§ **Exercise objective**
Would you please output the data exactly, omitting no line?

§ **Input records**

Segment Open

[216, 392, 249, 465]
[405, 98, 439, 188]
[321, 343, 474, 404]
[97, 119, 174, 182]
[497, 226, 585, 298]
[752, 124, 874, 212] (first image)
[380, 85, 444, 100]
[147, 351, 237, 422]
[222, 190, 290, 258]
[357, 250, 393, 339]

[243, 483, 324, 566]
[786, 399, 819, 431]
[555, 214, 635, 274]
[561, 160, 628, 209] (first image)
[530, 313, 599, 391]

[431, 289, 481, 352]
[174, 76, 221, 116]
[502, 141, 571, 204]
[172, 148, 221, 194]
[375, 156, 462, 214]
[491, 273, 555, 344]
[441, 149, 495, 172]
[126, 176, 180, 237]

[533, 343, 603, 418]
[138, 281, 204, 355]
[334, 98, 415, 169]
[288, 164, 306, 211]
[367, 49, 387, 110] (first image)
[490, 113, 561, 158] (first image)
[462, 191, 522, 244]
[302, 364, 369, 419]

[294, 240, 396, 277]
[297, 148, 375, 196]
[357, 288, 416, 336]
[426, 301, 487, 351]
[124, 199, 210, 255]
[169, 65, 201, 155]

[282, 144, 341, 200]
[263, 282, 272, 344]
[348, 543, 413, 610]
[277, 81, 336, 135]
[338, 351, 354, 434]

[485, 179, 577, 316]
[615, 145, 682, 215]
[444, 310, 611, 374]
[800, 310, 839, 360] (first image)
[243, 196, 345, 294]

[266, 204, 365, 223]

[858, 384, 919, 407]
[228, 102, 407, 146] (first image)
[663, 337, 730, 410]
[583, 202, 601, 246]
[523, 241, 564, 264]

Segment Closed

§ **Solution for this problem**
[216, 392, 249, 465]
[405, 98, 439, 188]
[321, 343, 474, 404]
[97, 119, 174, 182]
[497, 226, 585, 298]
[752, 124, 874, 212] (first image)
[380, 85, 444, 100]
[147, 351, 237, 422]
[222, 190, 290, 258]
[357, 250, 393, 339]

[243, 483, 324, 566]
[786, 399, 819, 431]
[555, 214, 635, 274]
[561, 160, 628, 209] (first image)
[530, 313, 599, 391]

[431, 289, 481, 352]
[174, 76, 221, 116]
[502, 141, 571, 204]
[172, 148, 221, 194]
[375, 156, 462, 214]
[491, 273, 555, 344]
[441, 149, 495, 172]
[126, 176, 180, 237]

[533, 343, 603, 418]
[138, 281, 204, 355]
[334, 98, 415, 169]
[288, 164, 306, 211]
[367, 49, 387, 110] (first image)
[490, 113, 561, 158] (first image)
[462, 191, 522, 244]
[302, 364, 369, 419]

[294, 240, 396, 277]
[297, 148, 375, 196]
[357, 288, 416, 336]
[426, 301, 487, 351]
[124, 199, 210, 255]
[169, 65, 201, 155]

[282, 144, 341, 200]
[263, 282, 272, 344]
[348, 543, 413, 610]
[277, 81, 336, 135]
[338, 351, 354, 434]

[485, 179, 577, 316]
[615, 145, 682, 215]
[444, 310, 611, 374]
[800, 310, 839, 360] (first image)
[243, 196, 345, 294]

[266, 204, 365, 223]

[858, 384, 919, 407]
[228, 102, 407, 146] (first image)
[663, 337, 730, 410]
[583, 202, 601, 246]
[523, 241, 564, 264]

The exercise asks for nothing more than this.